Short problem:
Count the lines of the listing below that contain the string "instrumentName". Give only the number.

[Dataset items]

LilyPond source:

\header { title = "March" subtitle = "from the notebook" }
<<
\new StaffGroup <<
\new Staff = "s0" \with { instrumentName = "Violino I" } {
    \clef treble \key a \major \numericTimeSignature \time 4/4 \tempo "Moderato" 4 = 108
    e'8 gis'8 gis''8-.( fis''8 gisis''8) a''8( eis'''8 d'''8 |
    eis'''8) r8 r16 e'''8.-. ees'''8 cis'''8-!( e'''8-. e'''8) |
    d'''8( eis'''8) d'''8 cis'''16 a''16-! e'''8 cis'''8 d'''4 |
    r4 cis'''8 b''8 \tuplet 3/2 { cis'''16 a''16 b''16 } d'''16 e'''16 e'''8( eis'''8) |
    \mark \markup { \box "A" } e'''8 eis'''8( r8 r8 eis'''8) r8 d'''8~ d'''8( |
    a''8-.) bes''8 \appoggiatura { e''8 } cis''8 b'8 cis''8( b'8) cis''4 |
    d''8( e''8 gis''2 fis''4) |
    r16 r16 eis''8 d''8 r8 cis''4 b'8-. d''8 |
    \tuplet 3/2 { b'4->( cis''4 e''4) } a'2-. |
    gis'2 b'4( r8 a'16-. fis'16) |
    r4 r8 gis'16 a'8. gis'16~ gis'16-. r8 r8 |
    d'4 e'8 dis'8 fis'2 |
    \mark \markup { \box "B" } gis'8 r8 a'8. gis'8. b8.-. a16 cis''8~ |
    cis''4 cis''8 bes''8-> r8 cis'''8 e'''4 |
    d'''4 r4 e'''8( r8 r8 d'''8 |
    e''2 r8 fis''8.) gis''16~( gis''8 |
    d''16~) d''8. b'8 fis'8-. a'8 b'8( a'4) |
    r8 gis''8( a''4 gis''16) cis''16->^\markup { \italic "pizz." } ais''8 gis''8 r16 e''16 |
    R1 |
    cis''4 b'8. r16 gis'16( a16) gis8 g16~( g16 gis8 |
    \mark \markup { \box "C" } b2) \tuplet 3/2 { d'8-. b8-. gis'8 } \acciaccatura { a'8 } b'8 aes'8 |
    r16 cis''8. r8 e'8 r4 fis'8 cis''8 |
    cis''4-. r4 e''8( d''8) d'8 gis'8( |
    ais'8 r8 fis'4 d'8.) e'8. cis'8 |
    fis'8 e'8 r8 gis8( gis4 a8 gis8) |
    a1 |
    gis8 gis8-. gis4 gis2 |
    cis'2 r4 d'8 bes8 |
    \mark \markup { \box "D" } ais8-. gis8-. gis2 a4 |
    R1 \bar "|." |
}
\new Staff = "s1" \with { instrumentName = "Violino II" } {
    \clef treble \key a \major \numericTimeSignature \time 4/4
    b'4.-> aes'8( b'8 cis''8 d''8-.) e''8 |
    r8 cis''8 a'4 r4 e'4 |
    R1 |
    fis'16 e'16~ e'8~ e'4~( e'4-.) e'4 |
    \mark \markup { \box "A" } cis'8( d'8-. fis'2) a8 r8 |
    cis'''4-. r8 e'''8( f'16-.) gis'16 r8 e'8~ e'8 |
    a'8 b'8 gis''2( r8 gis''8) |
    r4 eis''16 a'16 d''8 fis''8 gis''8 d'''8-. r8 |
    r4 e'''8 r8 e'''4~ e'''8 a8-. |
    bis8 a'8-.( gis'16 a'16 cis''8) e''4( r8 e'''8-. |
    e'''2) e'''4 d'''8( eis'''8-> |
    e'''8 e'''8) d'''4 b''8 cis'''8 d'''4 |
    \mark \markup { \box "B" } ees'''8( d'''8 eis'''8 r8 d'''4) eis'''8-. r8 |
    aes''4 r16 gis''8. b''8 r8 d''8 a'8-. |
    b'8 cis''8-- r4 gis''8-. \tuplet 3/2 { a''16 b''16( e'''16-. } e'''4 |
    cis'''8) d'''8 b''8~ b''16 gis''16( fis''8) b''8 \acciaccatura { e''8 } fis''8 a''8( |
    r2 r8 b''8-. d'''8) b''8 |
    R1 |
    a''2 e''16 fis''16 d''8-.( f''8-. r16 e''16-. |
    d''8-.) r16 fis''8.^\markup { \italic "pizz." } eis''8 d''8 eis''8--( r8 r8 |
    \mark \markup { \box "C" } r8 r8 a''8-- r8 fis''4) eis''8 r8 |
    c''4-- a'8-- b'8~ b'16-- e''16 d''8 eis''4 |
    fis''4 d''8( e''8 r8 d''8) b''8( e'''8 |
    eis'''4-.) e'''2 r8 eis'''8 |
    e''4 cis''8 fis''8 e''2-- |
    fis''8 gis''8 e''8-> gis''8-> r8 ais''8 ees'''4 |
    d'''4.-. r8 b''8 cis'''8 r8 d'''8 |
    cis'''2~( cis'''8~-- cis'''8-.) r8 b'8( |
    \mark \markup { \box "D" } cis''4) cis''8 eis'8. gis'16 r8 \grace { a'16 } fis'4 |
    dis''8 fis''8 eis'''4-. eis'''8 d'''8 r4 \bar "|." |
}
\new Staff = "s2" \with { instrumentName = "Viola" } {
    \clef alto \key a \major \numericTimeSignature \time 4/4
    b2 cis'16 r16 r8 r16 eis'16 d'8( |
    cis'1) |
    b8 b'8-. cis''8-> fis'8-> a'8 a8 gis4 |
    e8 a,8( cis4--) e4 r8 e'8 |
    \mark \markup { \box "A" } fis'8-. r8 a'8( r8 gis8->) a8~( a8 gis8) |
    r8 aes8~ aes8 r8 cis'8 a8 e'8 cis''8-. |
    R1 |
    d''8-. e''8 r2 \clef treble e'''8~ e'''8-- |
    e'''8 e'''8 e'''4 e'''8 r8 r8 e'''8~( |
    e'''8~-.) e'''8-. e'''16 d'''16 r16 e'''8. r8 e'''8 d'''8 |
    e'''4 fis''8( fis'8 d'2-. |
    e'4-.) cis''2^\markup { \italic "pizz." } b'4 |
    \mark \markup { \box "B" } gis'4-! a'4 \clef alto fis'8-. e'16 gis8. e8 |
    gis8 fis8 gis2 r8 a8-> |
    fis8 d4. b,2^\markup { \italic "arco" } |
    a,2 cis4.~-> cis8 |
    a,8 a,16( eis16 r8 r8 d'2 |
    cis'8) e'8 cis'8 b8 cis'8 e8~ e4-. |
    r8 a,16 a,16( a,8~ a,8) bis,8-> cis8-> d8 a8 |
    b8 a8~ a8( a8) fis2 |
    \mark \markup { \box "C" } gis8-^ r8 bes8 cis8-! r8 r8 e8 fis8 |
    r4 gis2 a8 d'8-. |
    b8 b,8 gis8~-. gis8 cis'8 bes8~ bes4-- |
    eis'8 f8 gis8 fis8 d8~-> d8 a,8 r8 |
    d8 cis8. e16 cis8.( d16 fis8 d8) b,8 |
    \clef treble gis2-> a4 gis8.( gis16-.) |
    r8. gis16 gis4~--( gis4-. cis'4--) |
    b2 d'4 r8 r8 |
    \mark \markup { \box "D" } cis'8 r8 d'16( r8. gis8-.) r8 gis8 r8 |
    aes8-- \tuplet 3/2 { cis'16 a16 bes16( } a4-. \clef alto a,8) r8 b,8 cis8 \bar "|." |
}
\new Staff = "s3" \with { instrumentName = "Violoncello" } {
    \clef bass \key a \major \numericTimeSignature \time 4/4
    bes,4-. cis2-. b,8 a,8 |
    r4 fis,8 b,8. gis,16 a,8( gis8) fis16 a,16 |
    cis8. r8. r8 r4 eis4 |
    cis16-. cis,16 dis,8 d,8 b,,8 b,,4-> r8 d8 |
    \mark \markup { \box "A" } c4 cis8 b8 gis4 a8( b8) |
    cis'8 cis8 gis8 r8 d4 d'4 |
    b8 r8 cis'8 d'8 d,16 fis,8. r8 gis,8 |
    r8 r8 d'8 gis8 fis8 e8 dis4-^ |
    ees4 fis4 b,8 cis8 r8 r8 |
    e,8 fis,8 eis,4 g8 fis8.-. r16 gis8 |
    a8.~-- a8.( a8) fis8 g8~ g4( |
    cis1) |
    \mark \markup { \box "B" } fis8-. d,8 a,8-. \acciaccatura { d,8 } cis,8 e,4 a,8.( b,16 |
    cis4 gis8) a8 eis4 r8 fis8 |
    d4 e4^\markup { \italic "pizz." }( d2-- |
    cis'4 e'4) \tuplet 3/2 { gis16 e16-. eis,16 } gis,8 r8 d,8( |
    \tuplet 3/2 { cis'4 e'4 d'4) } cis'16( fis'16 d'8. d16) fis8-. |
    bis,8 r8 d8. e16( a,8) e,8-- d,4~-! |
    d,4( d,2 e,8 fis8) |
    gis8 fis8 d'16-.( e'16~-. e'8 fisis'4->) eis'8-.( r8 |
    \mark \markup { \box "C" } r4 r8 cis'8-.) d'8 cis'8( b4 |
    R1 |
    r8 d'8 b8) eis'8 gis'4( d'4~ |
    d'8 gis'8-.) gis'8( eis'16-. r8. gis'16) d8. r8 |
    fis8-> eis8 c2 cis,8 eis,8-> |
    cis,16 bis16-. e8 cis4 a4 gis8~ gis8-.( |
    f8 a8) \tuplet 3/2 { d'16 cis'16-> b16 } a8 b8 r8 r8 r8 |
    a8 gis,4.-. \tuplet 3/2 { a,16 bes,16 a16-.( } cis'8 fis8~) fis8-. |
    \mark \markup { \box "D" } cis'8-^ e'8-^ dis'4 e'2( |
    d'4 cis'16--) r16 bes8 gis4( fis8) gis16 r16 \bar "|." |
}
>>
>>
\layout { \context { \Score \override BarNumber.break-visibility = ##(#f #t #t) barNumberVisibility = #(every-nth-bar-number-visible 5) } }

Solution:
4